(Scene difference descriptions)
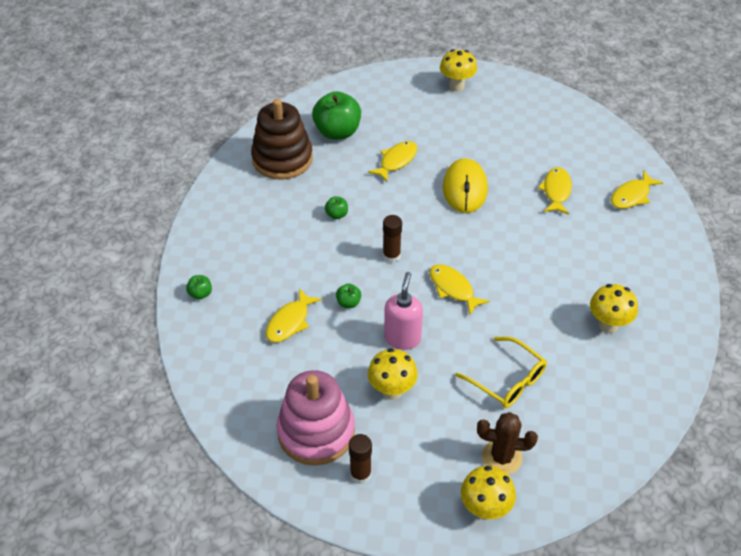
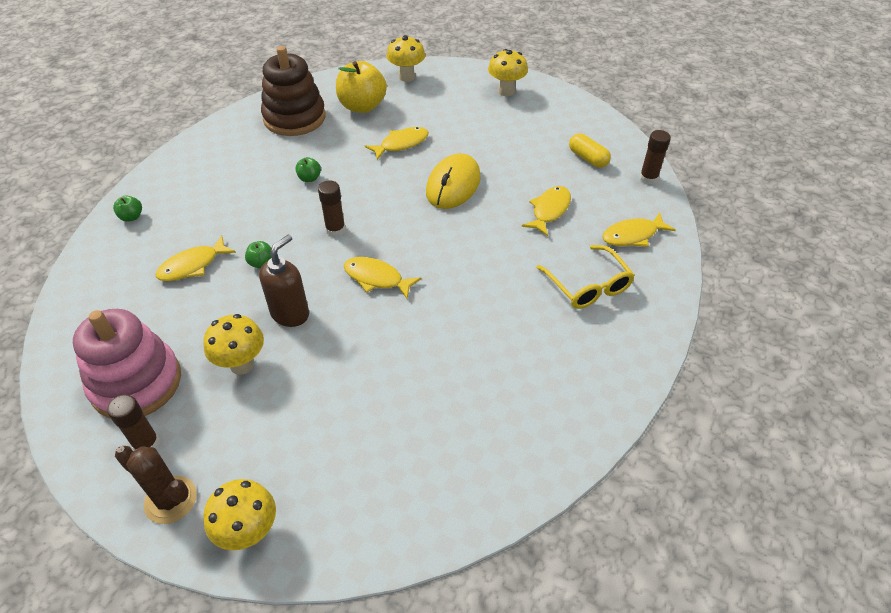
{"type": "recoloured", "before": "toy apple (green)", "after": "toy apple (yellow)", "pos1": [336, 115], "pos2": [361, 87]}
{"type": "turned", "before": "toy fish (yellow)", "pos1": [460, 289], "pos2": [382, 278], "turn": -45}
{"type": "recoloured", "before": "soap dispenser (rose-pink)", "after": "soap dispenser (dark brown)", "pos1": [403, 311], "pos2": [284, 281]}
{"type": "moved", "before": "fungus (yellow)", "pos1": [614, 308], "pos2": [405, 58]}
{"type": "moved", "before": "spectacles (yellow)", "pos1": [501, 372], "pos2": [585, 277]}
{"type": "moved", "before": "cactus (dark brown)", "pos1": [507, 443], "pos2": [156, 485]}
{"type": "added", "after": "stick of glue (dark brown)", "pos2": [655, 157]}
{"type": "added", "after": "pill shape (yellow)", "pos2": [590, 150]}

**Exercise description:** In your copy, include every record word for word but no pictures.

**Answer space:**
{"type": "recoloured", "before": "toy apple (green)", "after": "toy apple (yellow)", "pos1": [336, 115], "pos2": [361, 87]}
{"type": "turned", "before": "toy fish (yellow)", "pos1": [460, 289], "pos2": [382, 278], "turn": -45}
{"type": "recoloured", "before": "soap dispenser (rose-pink)", "after": "soap dispenser (dark brown)", "pos1": [403, 311], "pos2": [284, 281]}
{"type": "moved", "before": "fungus (yellow)", "pos1": [614, 308], "pos2": [405, 58]}
{"type": "moved", "before": "spectacles (yellow)", "pos1": [501, 372], "pos2": [585, 277]}
{"type": "moved", "before": "cactus (dark brown)", "pos1": [507, 443], "pos2": [156, 485]}
{"type": "added", "after": "stick of glue (dark brown)", "pos2": [655, 157]}
{"type": "added", "after": "pill shape (yellow)", "pos2": [590, 150]}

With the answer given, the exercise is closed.